··· PROVIDED RECORDS
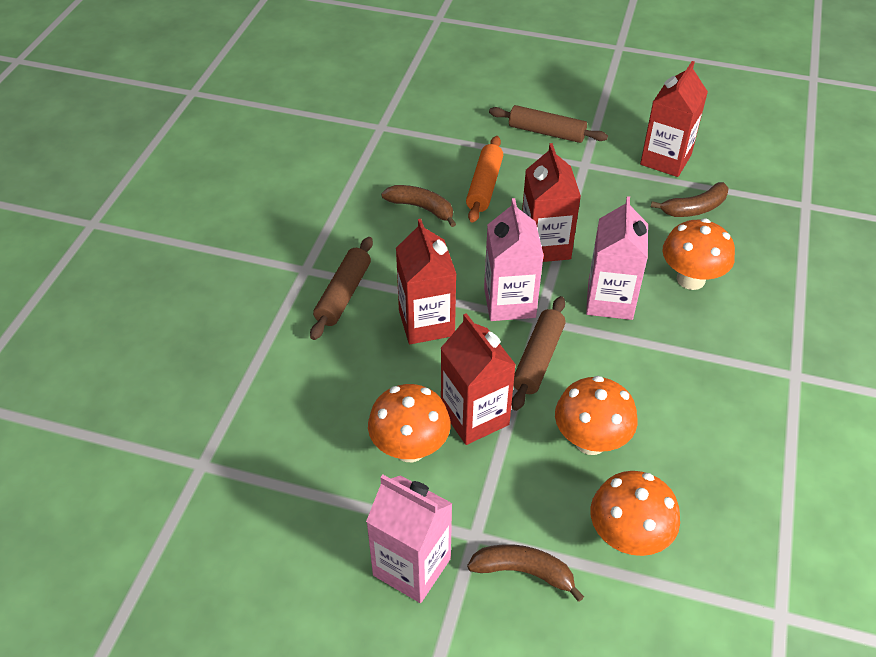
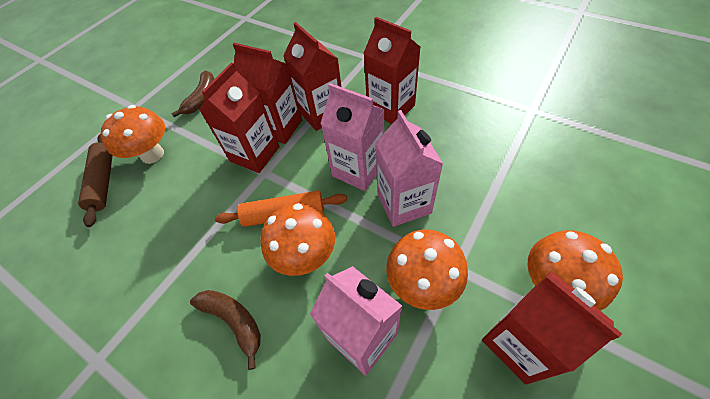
brown banana: 3 -> 2
brown rolling pin: 3 -> 1
red carton: 4 -> 5

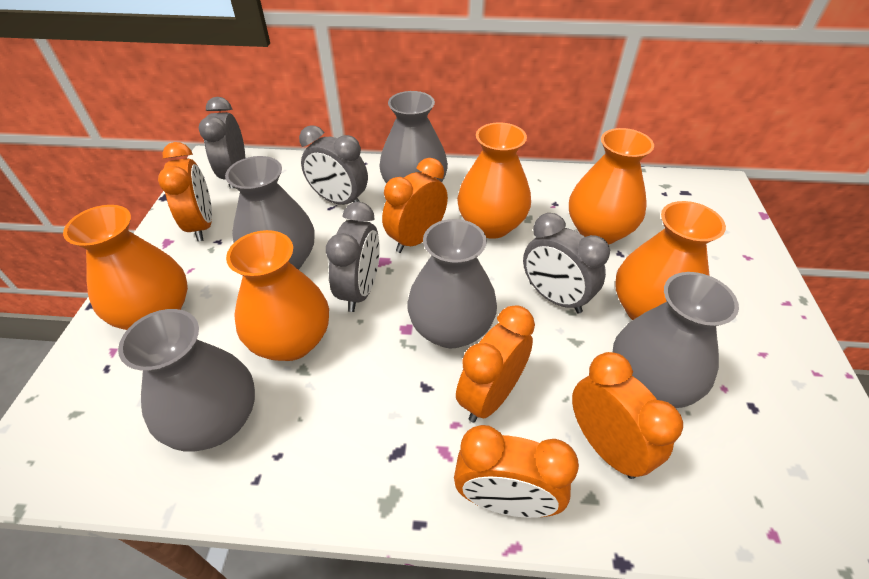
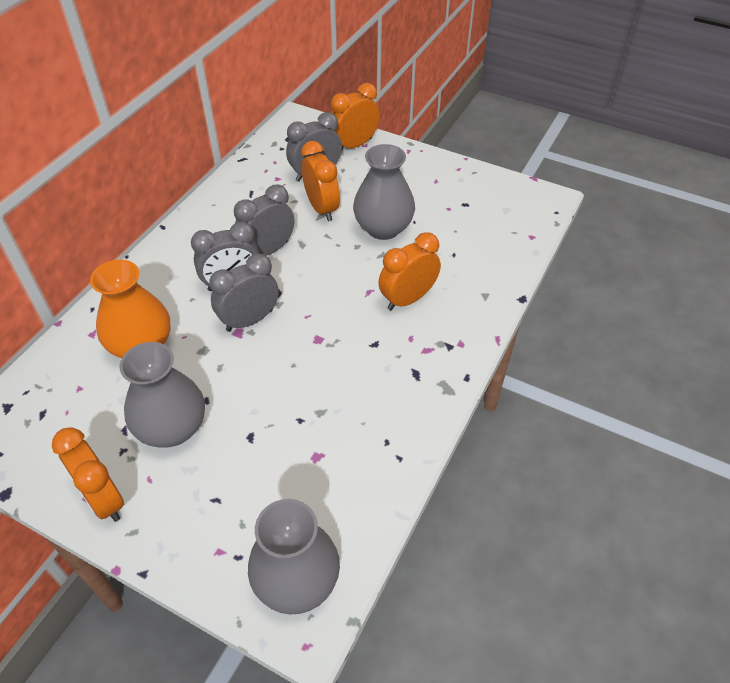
grey vase: 5 -> 3
orange clock: 5 -> 4
orange vase: 5 -> 1

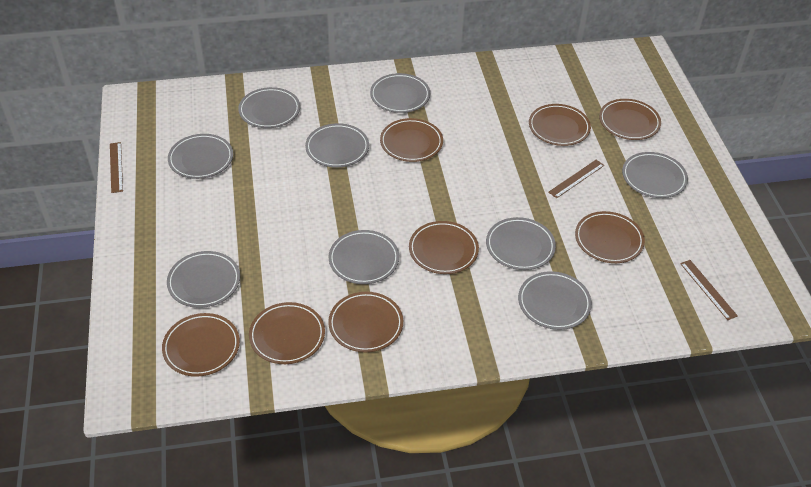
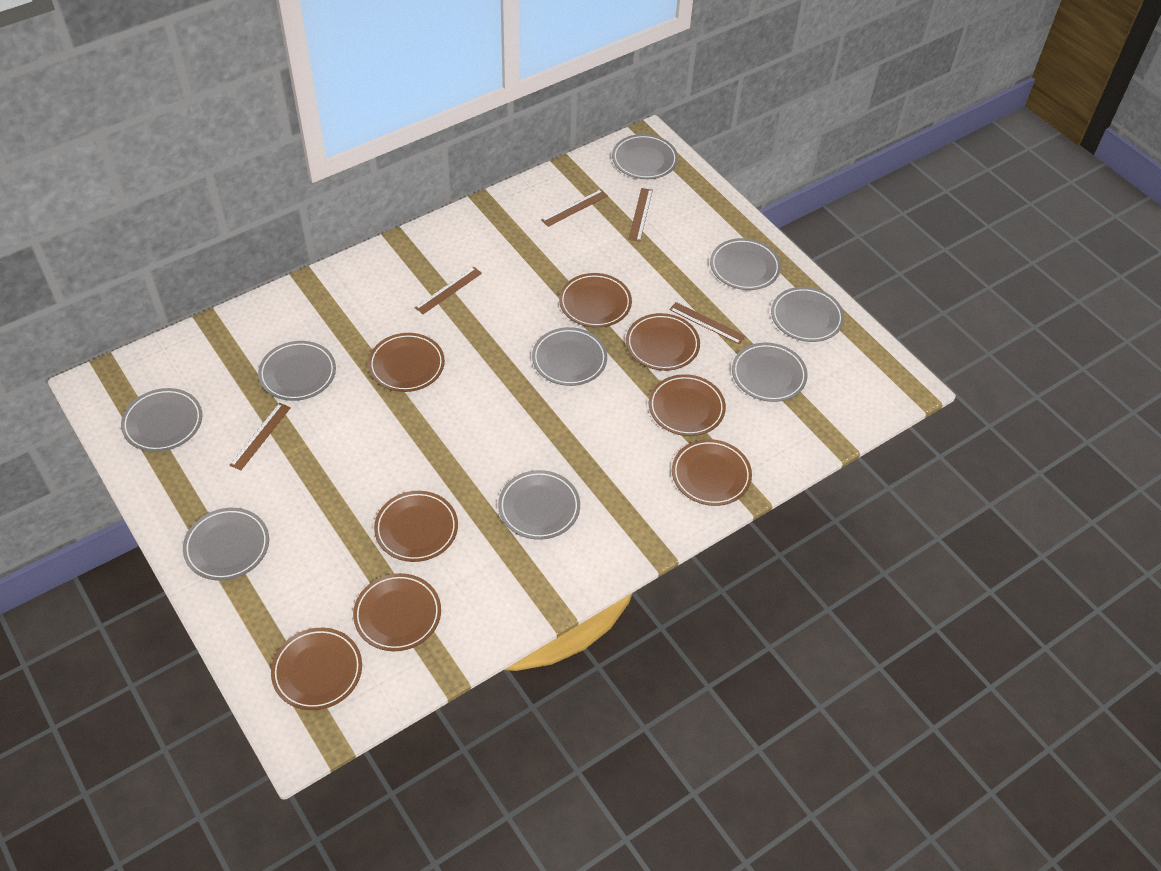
brown ruler: 3 -> 5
······
ABOUT THIS TASK:
Your reply should consist of one number: how many lines in the entries contain the string "brown".

RESPONSE:
3